▶ _Problem requirements_: Although the records contain pictures, print none of them; print exactly the lines from the one with "SD2 pin CS: B0 -> B4" through the last line.
*** Opening Data listing ***
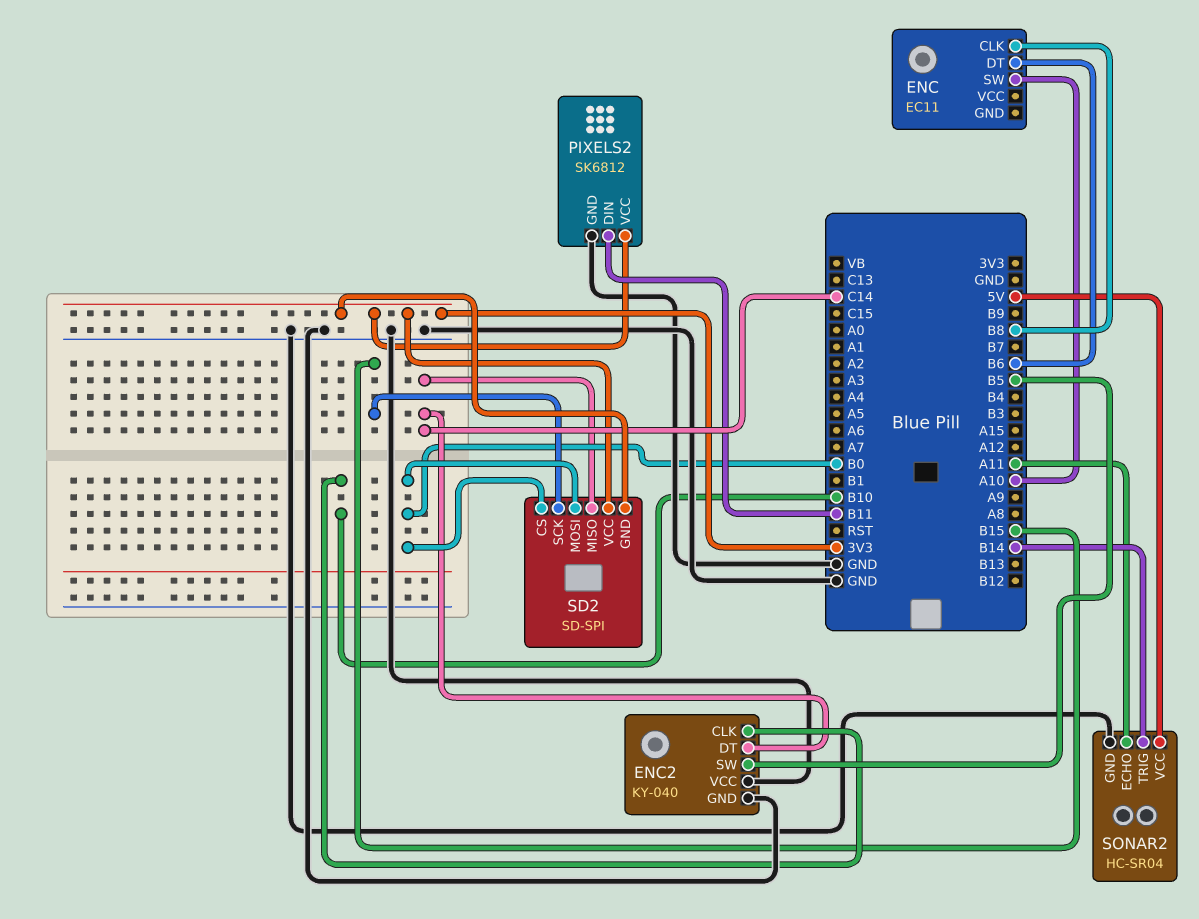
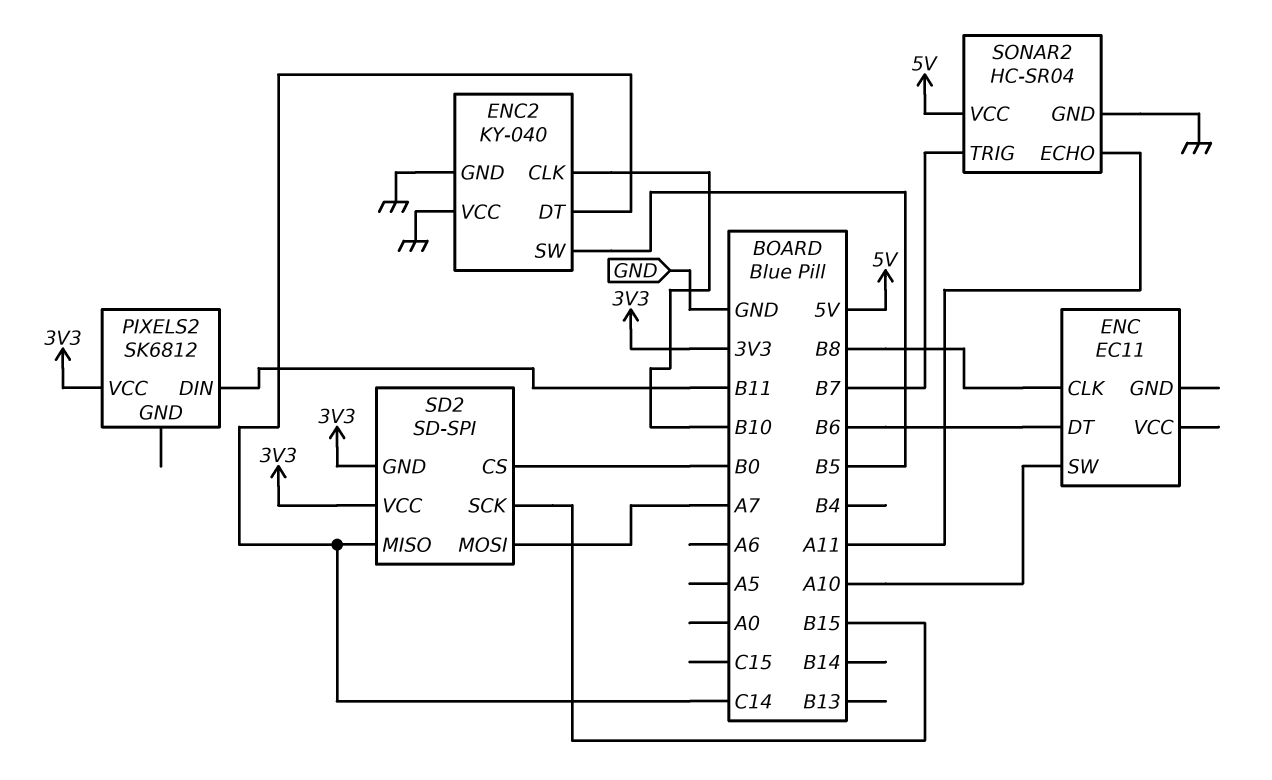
PIXELS2 pin GND: GND -> none
SD2 pin MOSI: B0 -> A7
SONAR2 pin TRIG: B14 -> B7

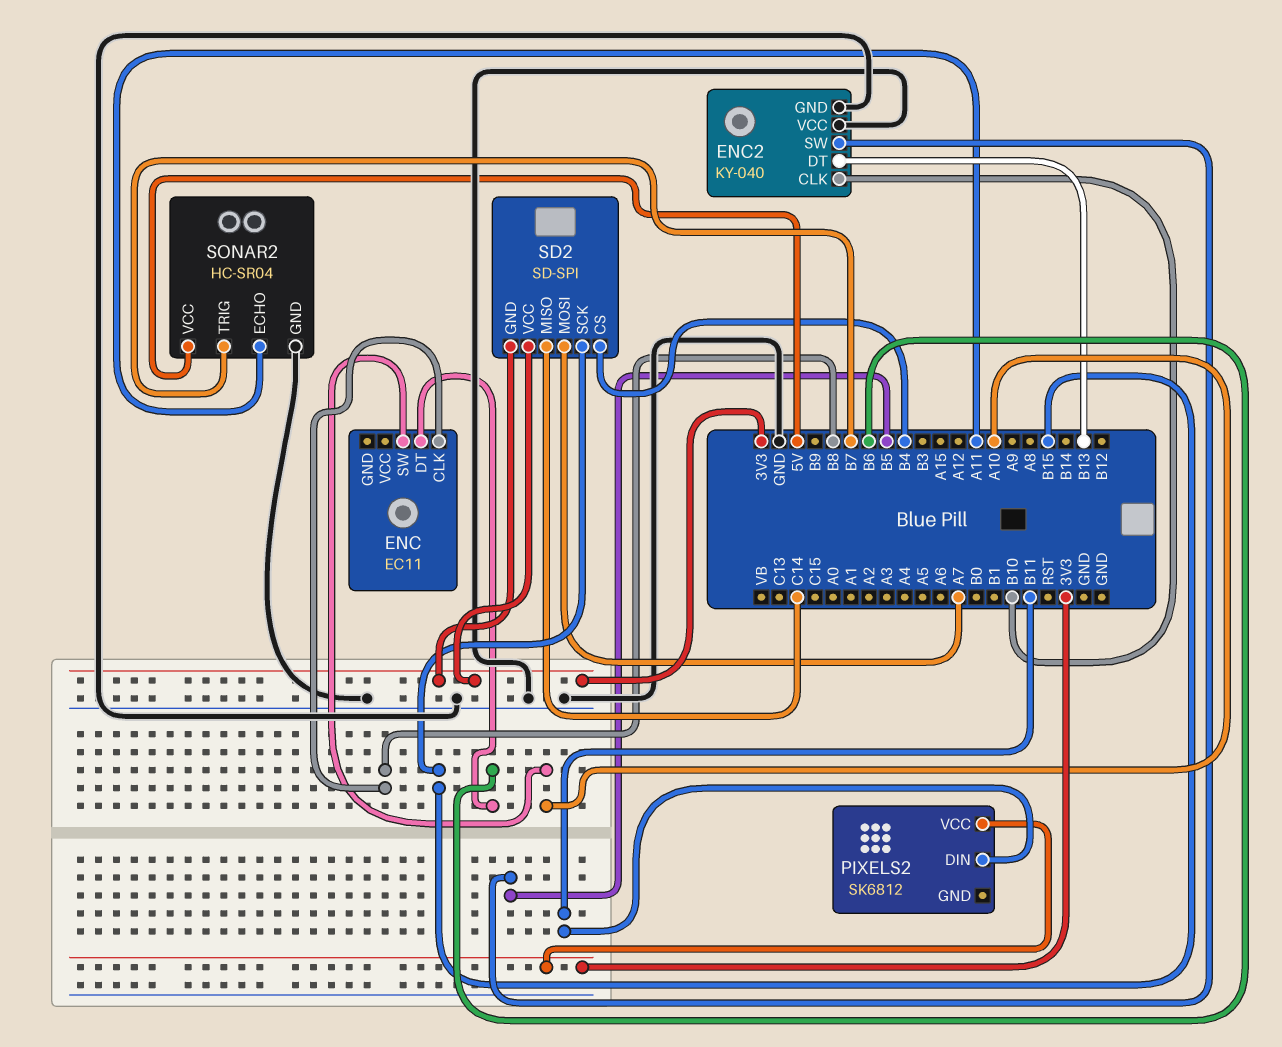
ENC2 pin DT: C14 -> B13
SD2 pin CS: B0 -> B4

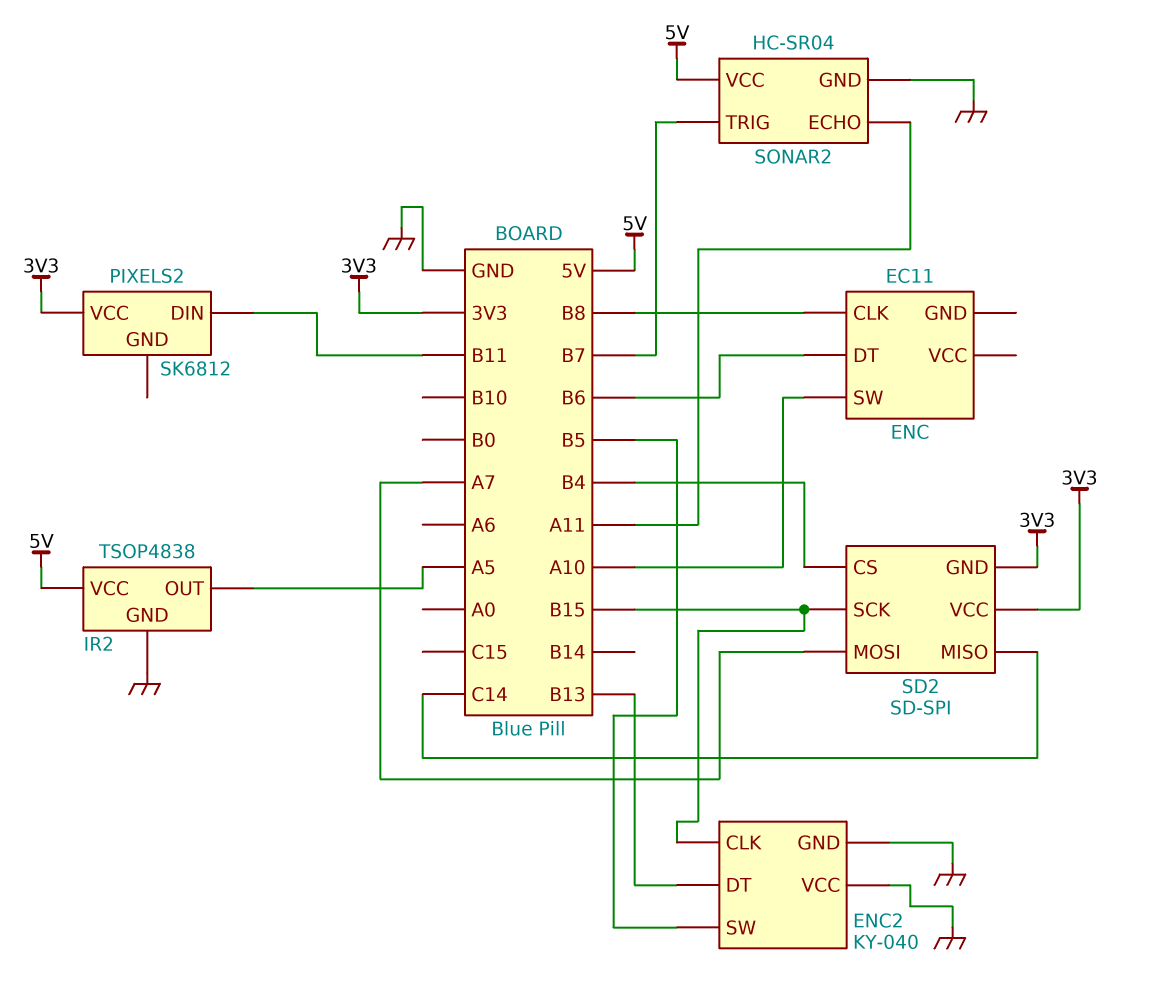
ENC2 pin CLK: B10 -> B15
IR2: none -> TSOP4838
IR2 pin GND: none -> GND
IR2 pin OUT: none -> A5
IR2 pin VCC: none -> 5V

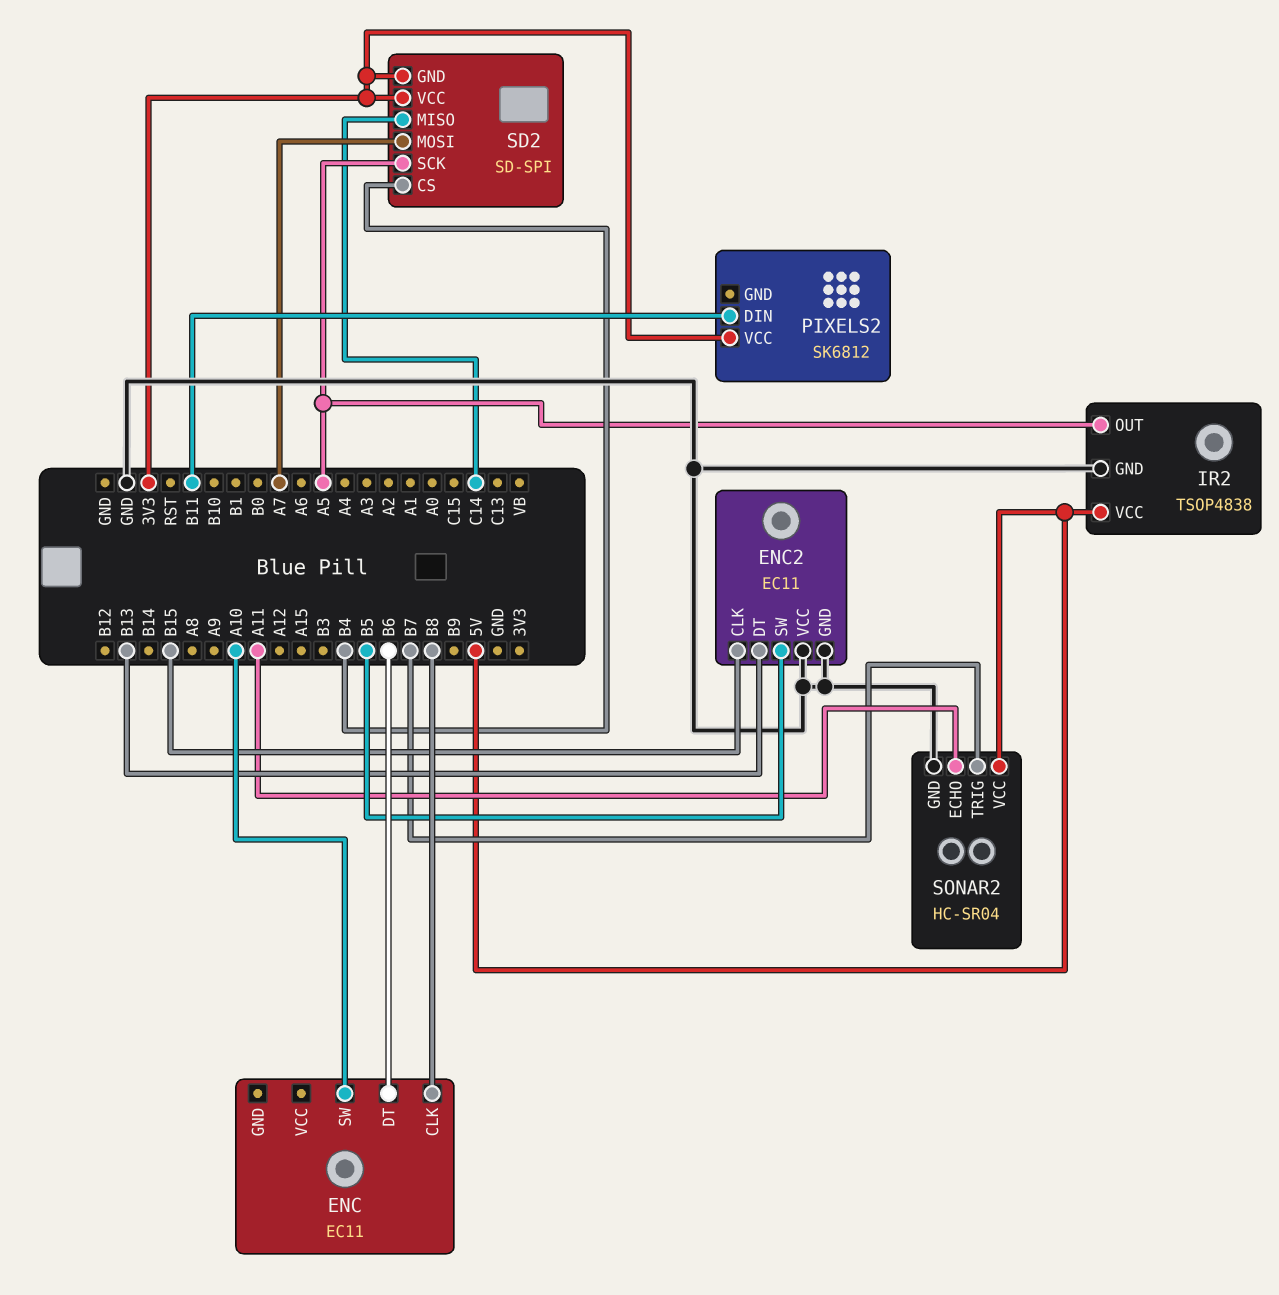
ENC2: KY-040 -> EC11
SD2 pin SCK: B15 -> A5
*** Closing Data listing ***
▶ _Output_:
SD2 pin CS: B0 -> B4

ENC2 pin CLK: B10 -> B15
IR2: none -> TSOP4838
IR2 pin GND: none -> GND
IR2 pin OUT: none -> A5
IR2 pin VCC: none -> 5V

ENC2: KY-040 -> EC11
SD2 pin SCK: B15 -> A5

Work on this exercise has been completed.